> Counted item lists:
▶
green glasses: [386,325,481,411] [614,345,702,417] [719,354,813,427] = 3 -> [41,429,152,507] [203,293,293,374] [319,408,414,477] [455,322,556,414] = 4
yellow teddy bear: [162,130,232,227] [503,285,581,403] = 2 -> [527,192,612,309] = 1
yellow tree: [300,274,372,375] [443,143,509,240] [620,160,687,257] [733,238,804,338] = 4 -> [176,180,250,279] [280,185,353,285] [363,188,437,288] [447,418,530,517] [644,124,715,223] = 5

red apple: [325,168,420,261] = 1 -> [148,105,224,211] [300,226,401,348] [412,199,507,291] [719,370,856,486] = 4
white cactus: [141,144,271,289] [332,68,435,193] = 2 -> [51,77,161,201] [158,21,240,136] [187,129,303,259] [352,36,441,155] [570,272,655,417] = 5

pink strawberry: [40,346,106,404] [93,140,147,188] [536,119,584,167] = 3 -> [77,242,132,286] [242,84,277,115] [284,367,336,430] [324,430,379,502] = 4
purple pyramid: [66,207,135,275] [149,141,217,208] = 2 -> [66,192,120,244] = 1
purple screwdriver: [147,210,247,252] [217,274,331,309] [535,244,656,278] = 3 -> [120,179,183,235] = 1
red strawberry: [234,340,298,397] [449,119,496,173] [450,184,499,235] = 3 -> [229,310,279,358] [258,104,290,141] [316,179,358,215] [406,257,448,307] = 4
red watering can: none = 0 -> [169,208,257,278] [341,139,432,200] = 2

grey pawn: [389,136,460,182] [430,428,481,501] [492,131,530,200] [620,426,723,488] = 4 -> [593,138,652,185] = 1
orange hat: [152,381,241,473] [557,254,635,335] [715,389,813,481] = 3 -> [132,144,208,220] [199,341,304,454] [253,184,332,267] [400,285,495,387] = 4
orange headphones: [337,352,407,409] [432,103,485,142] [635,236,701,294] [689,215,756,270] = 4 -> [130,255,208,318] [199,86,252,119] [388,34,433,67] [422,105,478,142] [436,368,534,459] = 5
◀
> YOUR OBJECTIVE:
Restate verbatim all lines from the start of the data through the line containing "yellow teddy bear: [162,130,232,227]", with both ends kept.

> SOLUTION TO THE EXERCISE:
green glasses: [386,325,481,411] [614,345,702,417] [719,354,813,427] = 3 -> [41,429,152,507] [203,293,293,374] [319,408,414,477] [455,322,556,414] = 4
yellow teddy bear: [162,130,232,227] [503,285,581,403] = 2 -> [527,192,612,309] = 1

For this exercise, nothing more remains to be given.